YOUR ASSIGNMENT → Both the line containing "before: black_dikuzan" and the last line of the listing are included: write out exactly the lines from one to the other.

DATA FOR THIS TASK →
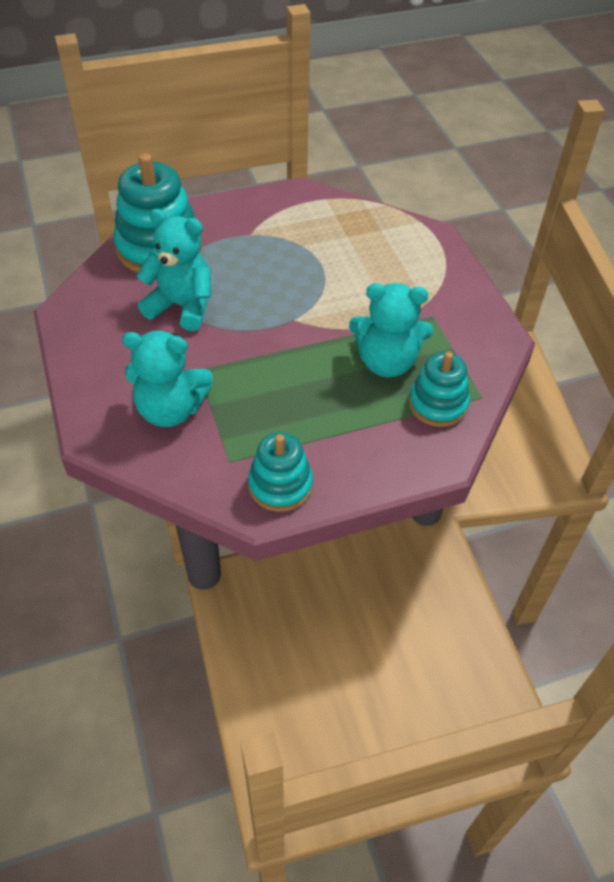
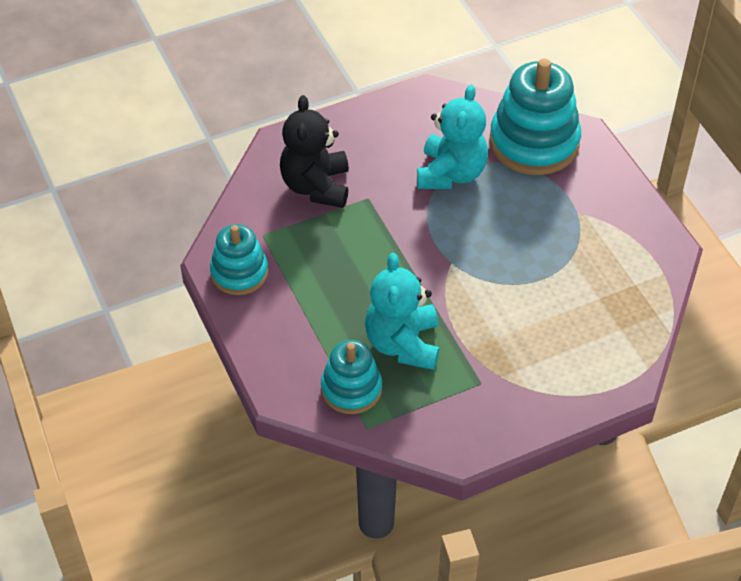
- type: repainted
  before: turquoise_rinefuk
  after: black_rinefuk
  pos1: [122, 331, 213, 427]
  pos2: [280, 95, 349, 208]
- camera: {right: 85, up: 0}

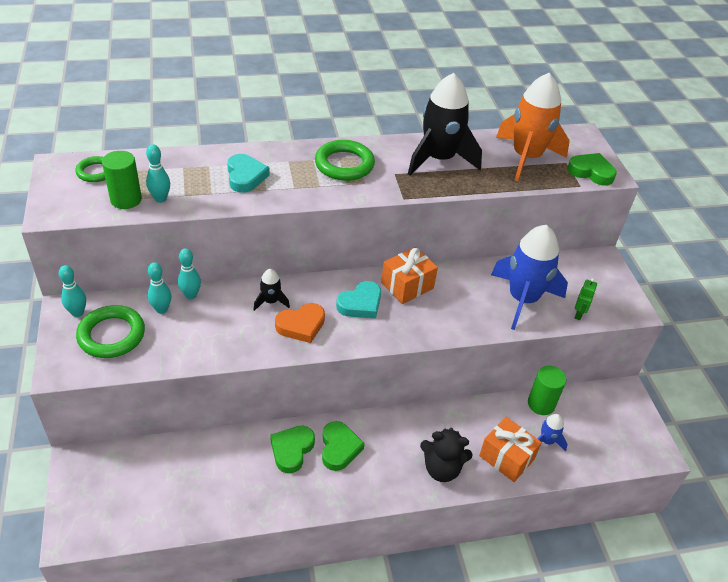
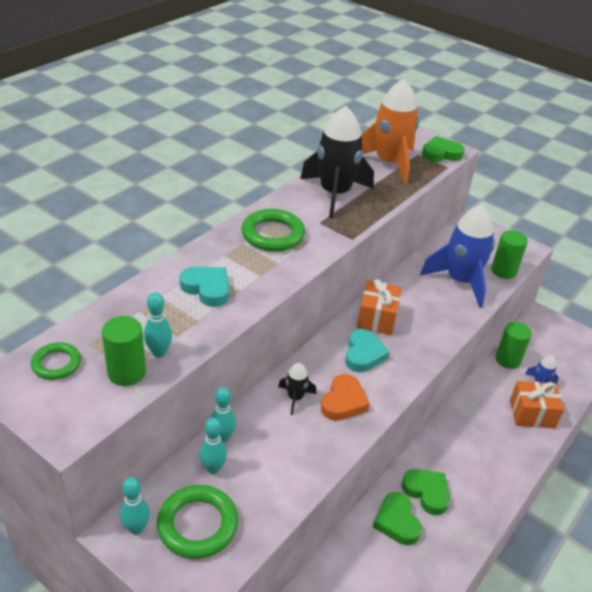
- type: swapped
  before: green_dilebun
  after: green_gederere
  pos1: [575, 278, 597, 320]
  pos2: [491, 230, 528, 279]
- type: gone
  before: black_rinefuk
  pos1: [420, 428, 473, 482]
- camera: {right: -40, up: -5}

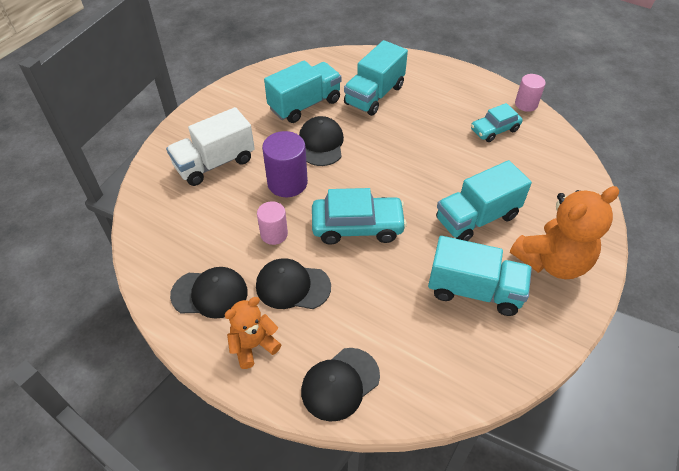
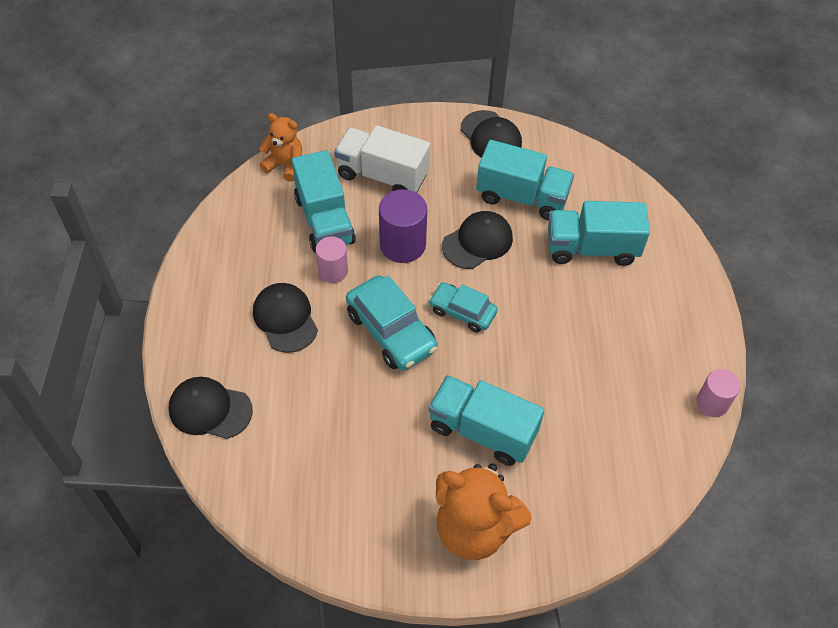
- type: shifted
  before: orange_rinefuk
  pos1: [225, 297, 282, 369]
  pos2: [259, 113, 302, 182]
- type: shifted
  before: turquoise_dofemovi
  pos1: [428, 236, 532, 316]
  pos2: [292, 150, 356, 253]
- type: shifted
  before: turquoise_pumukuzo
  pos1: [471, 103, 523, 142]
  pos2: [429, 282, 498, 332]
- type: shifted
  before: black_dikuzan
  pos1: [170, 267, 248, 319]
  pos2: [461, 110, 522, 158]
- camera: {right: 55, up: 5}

SOLVED EXERCISE →
  before: black_dikuzan
  pos1: [170, 267, 248, 319]
  pos2: [461, 110, 522, 158]
- camera: {right: 55, up: 5}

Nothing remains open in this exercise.